▶ [EXERCISE PROMPT]
Tally up the lines below that carry the word "none", answering with the figure alone.

▶ [THE DATA]
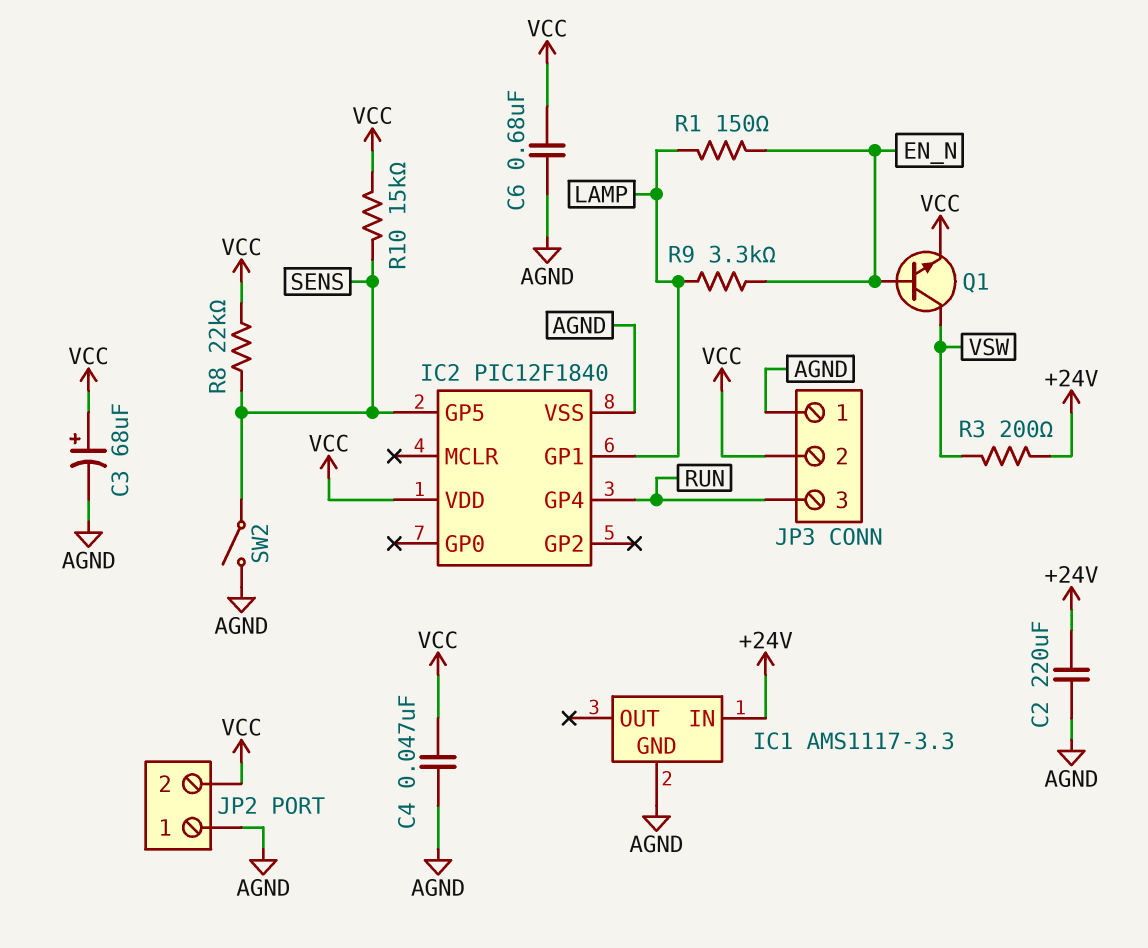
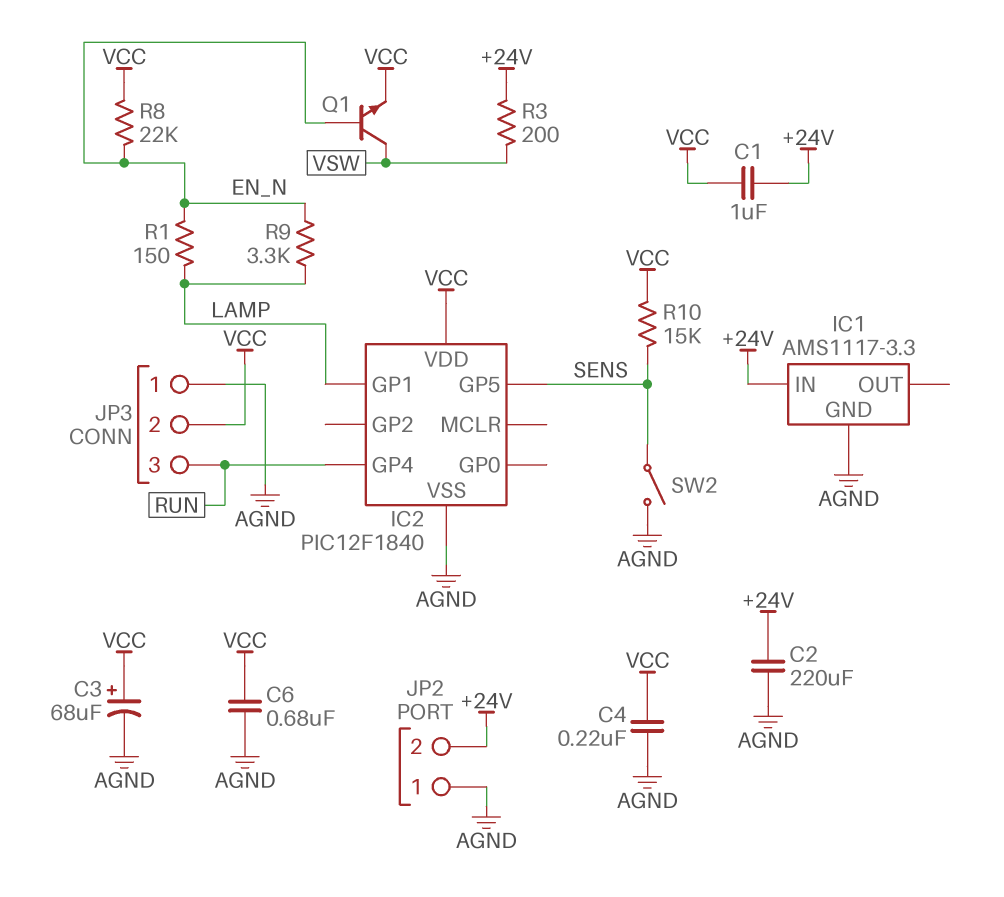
C1: none -> 1uF (+24V, VCC)
C4: 47nF (AGND, VCC) -> 220nF (AGND, VCC)
JP2 pin 2: VCC -> +24V
R8: 22k (SENS, VCC) -> 22k (EN_N, VCC)

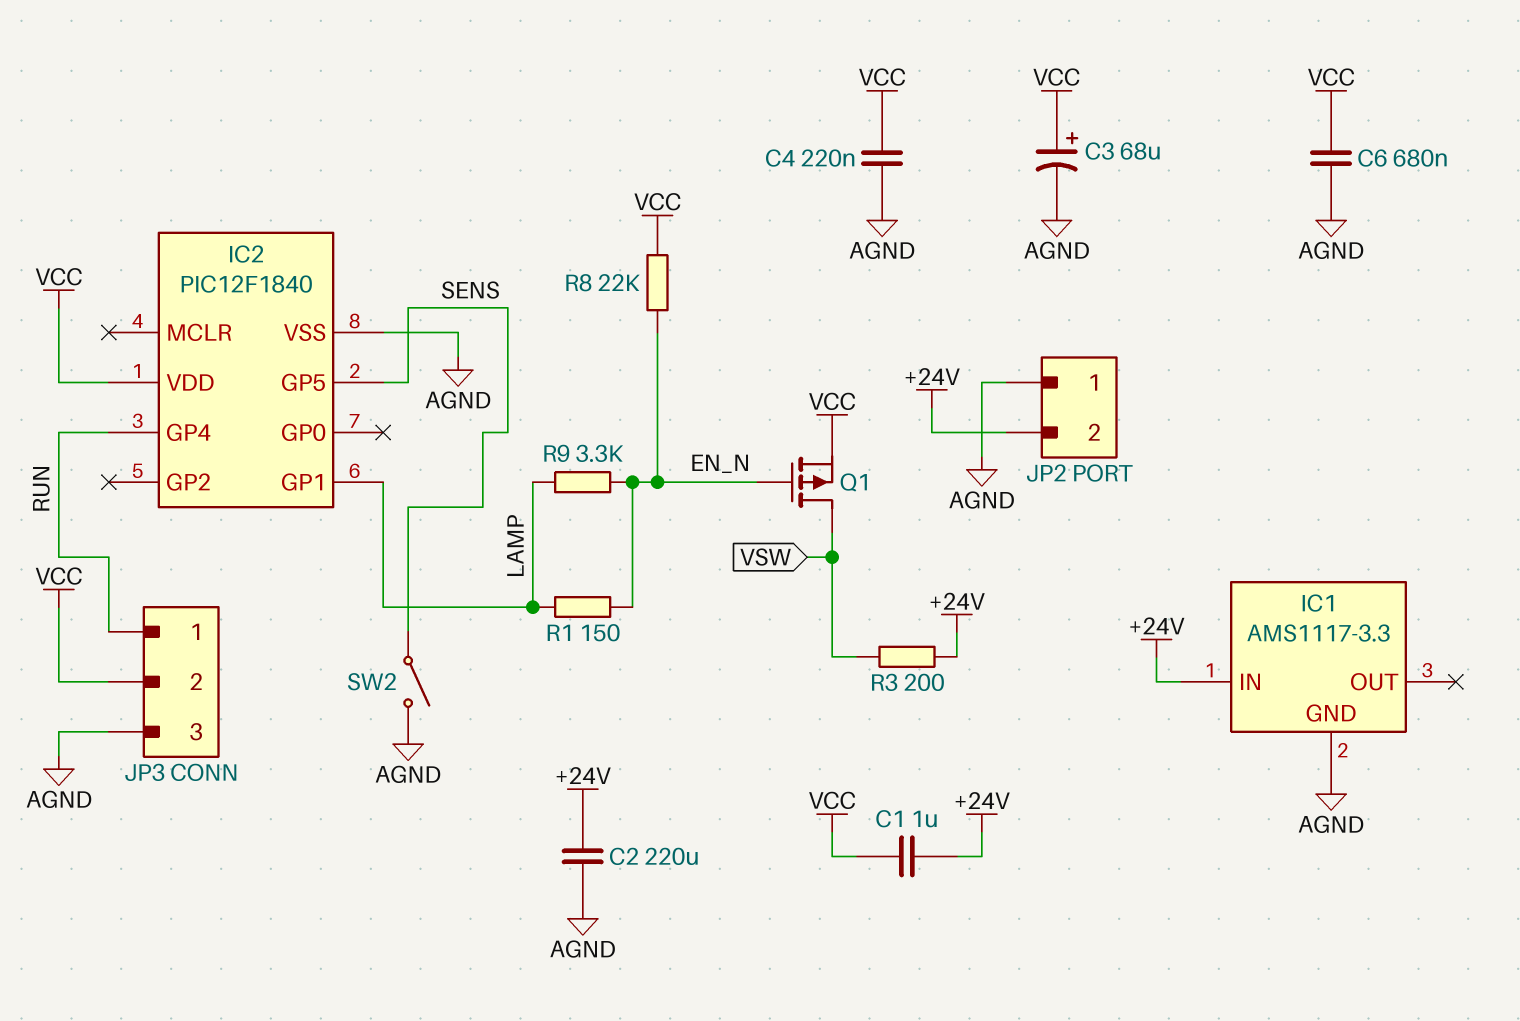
JP3 pin 1: AGND -> RUN
JP3 pin 3: RUN -> AGND
Q1: NPN (B EN_N, C VSW, E VCC) -> PMOS (G EN_N, D VSW, S VCC)
R10: 15k (SENS, VCC) -> none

▶ [RESULT OF THE EXERCISE]
2